• _ABOUT THIS TASK_
Set down exactly the lines running from the line with "C2: 47uF (GND, N9) -> 6.8uF (GND, N9)" to the end of the listing below, both ends included.

Start of Block

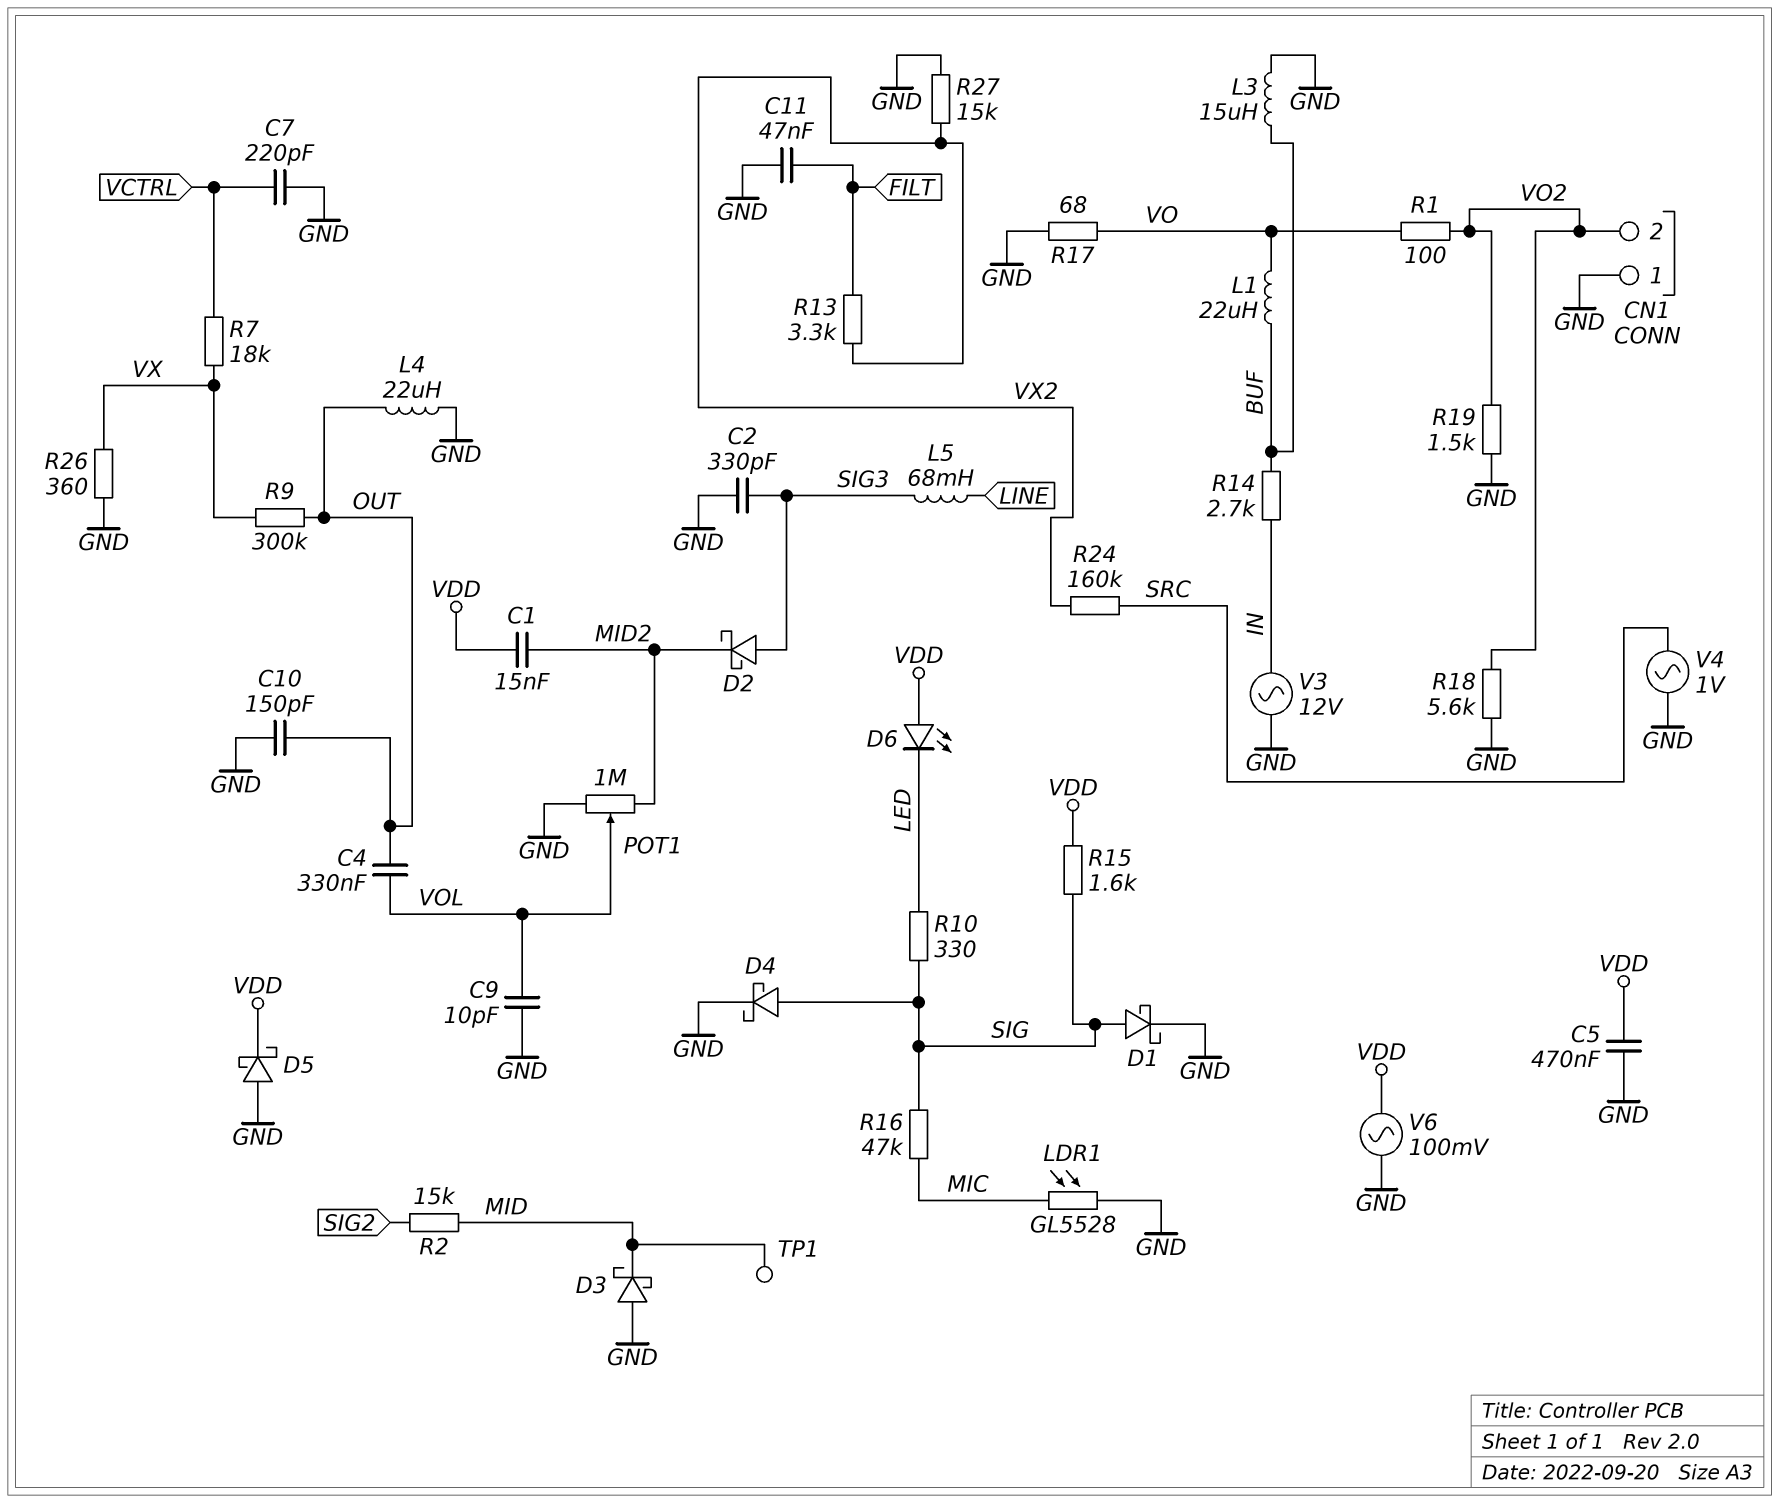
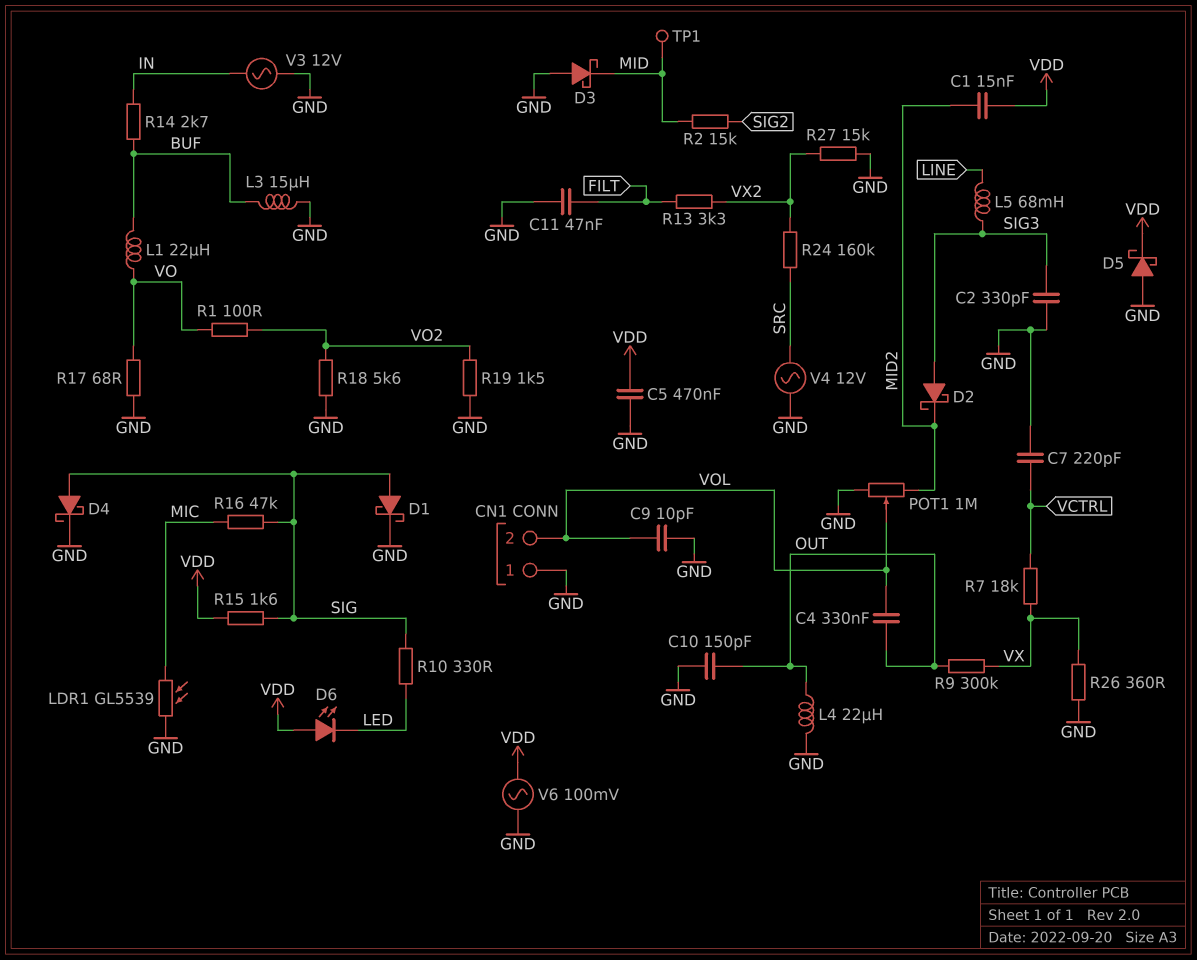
CN1 pin 2: VO2 -> VOL
LDR1: GL5528 (GND, MIC) -> GL5539 (GND, MIC)
V4: AC 1V (GND, SRC) -> AC 12V (GND, SRC)

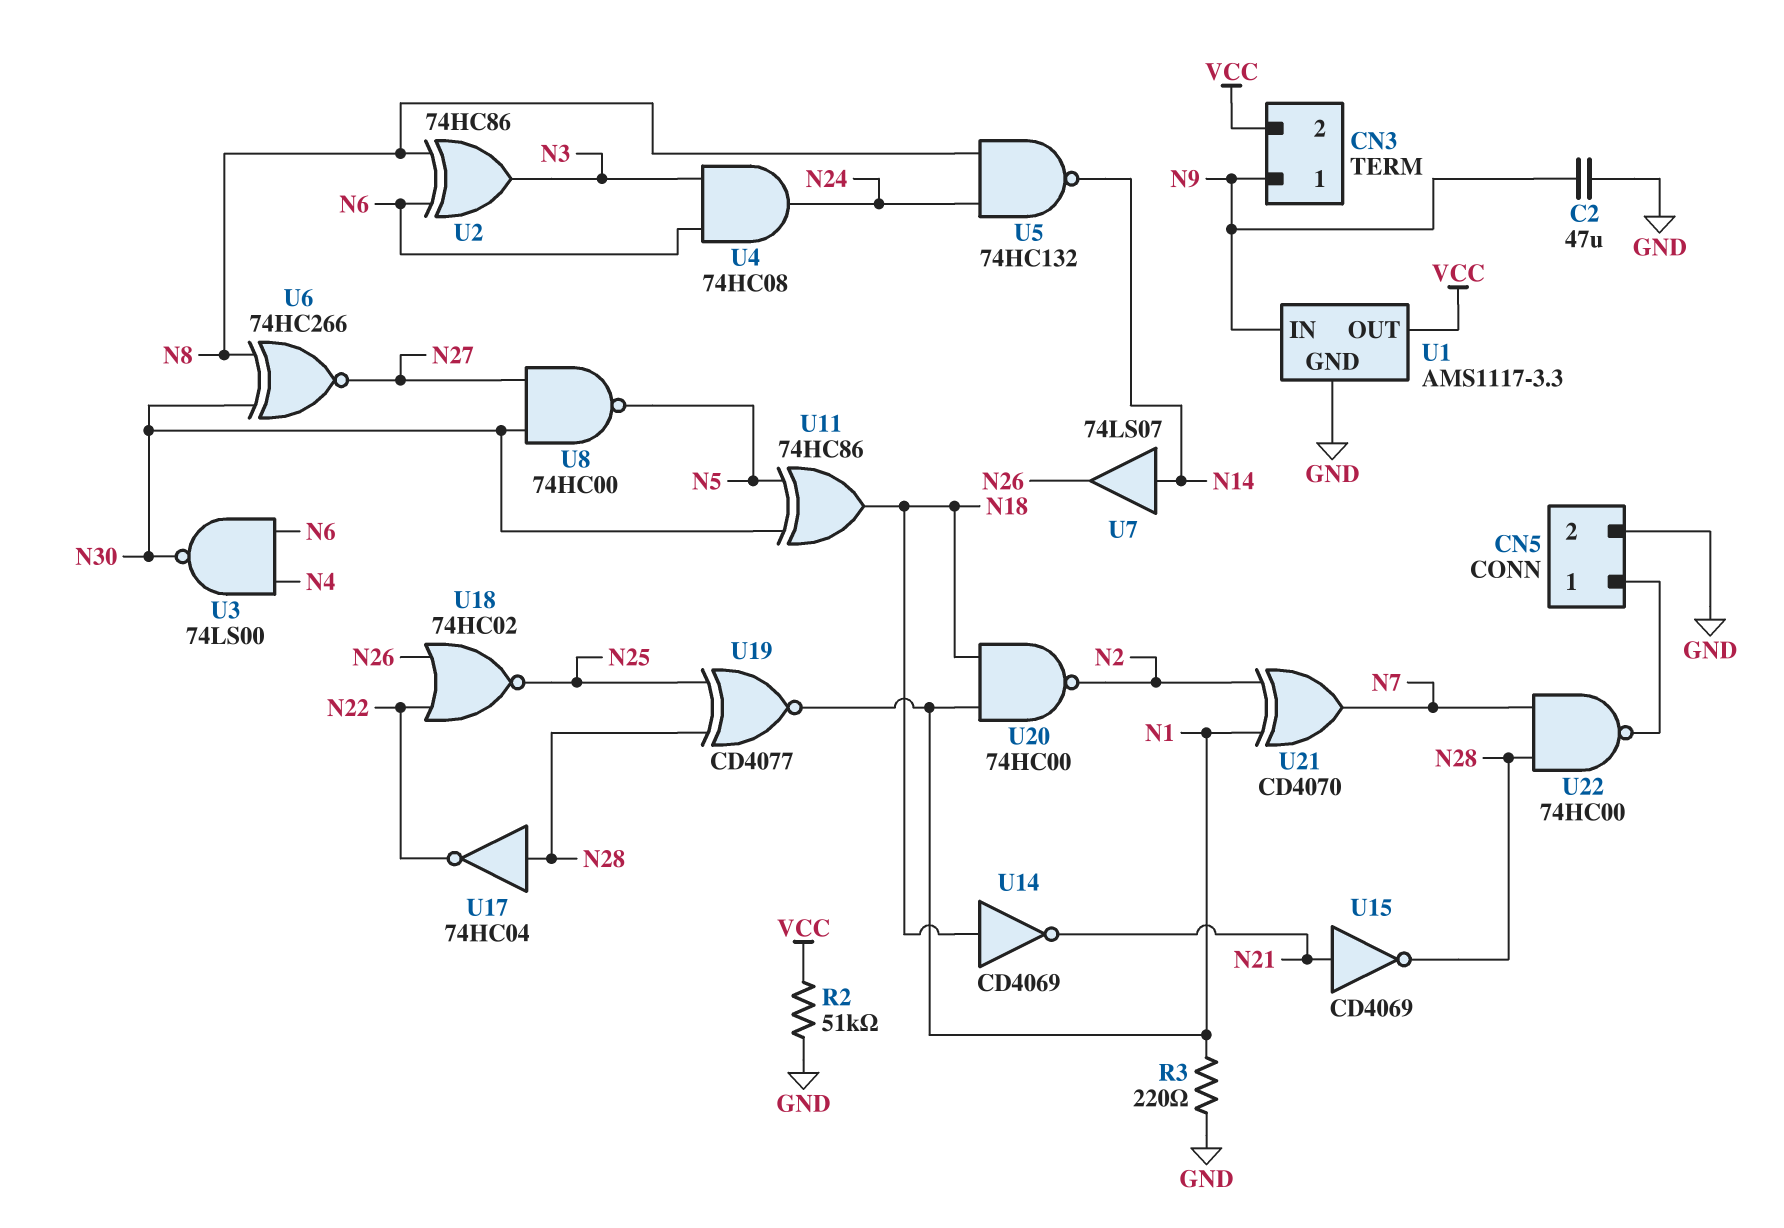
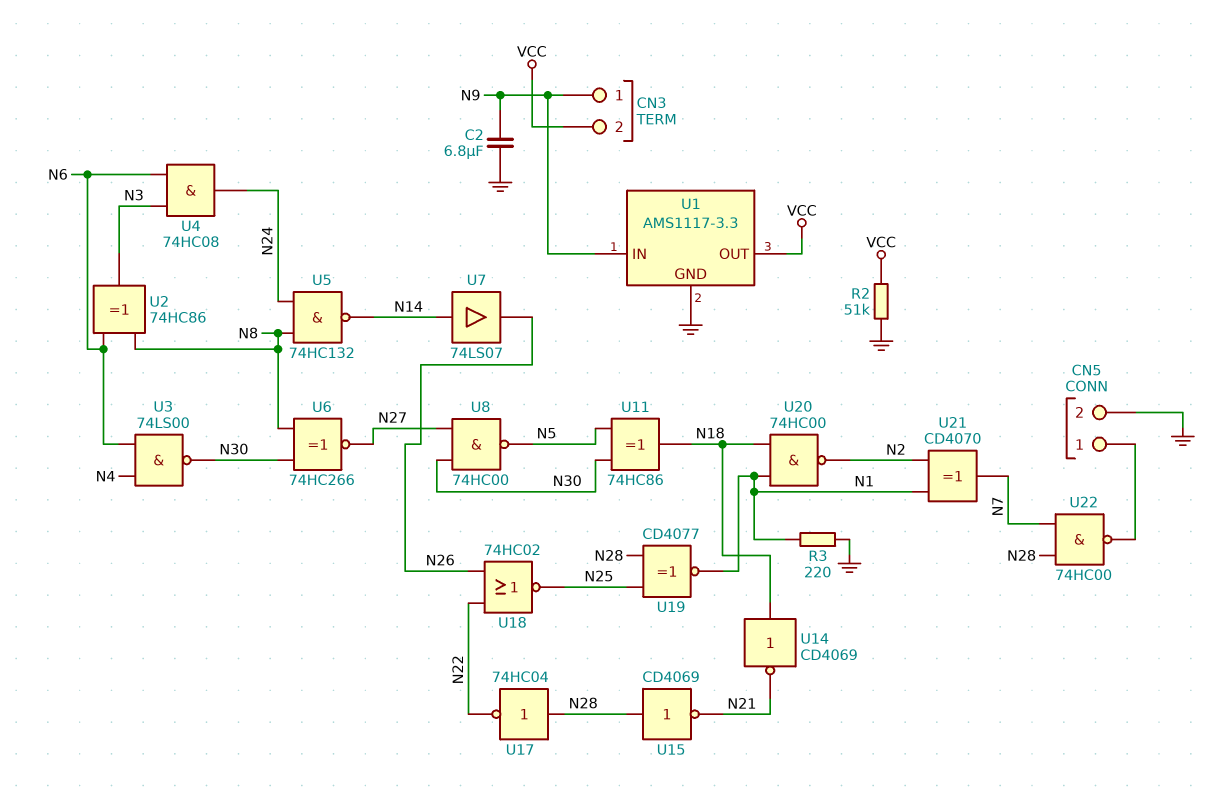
C2: 47uF (GND, N9) -> 6.8uF (GND, N9)
U15: NOT CD4069 (in N21, out N28) -> NOT CD4069 (in N28, out N21)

End of Block

• _EXERCISE RESULT_
C2: 47uF (GND, N9) -> 6.8uF (GND, N9)
U15: NOT CD4069 (in N21, out N28) -> NOT CD4069 (in N28, out N21)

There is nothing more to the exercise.